(Exercise data)

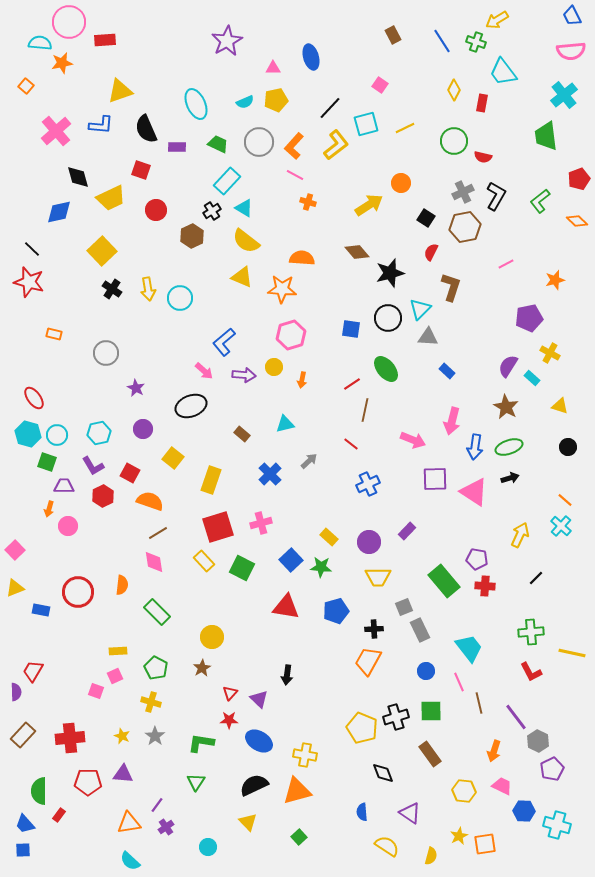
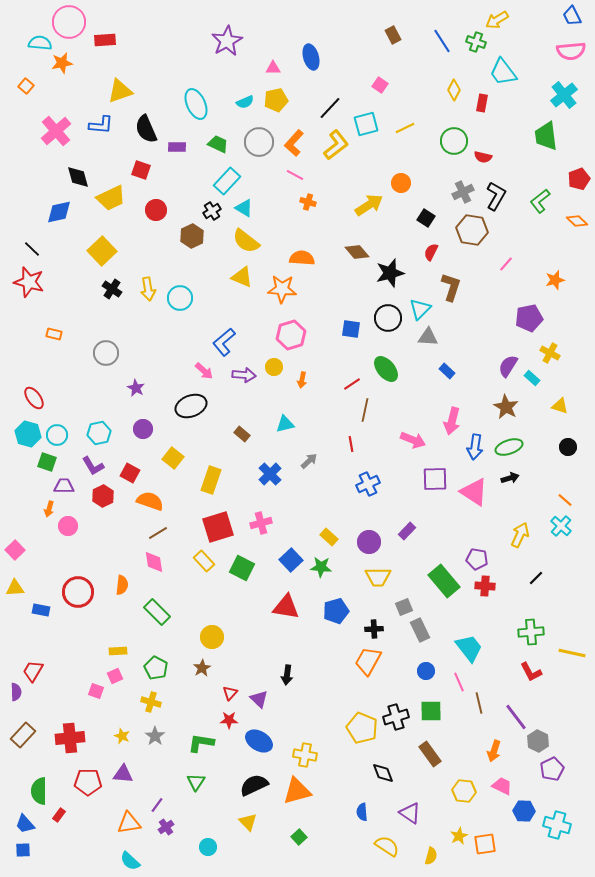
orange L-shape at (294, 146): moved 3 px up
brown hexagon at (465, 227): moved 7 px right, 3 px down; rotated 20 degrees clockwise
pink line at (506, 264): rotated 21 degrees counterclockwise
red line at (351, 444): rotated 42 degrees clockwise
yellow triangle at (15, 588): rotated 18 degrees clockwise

(End Exercise data)
(Exercise data)

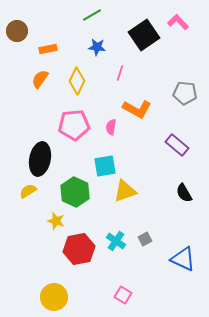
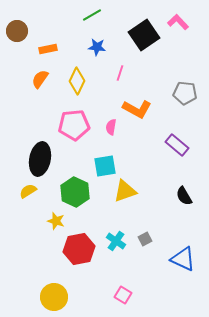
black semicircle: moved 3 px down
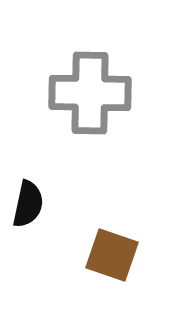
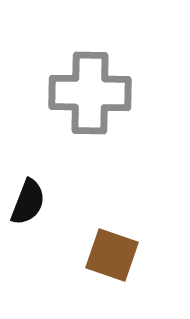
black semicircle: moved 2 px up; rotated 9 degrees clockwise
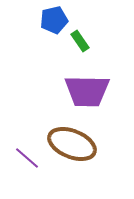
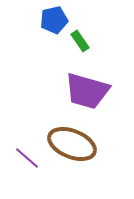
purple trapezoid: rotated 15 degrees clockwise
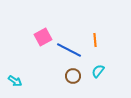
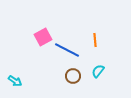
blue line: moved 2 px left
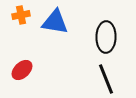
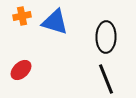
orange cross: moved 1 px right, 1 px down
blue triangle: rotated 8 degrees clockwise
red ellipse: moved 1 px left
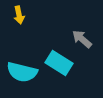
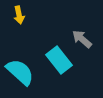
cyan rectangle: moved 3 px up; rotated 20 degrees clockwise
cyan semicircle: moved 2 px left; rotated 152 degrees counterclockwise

(End Exercise data)

* [Exercise brief] When you reach the line containing "black semicircle: moved 3 px down" in the entries above, begin restating word for word, and stop once the line containing "cyan semicircle: moved" has been given. Omit the pictures.

* [Exercise output]
black semicircle: moved 3 px down
black semicircle: moved 2 px up; rotated 9 degrees clockwise
purple trapezoid: rotated 15 degrees clockwise
blue line: moved 2 px left
orange cross: moved 1 px right, 1 px down
blue triangle: rotated 8 degrees clockwise
red ellipse: moved 1 px left
cyan rectangle: moved 3 px up; rotated 20 degrees clockwise
cyan semicircle: moved 2 px left; rotated 152 degrees counterclockwise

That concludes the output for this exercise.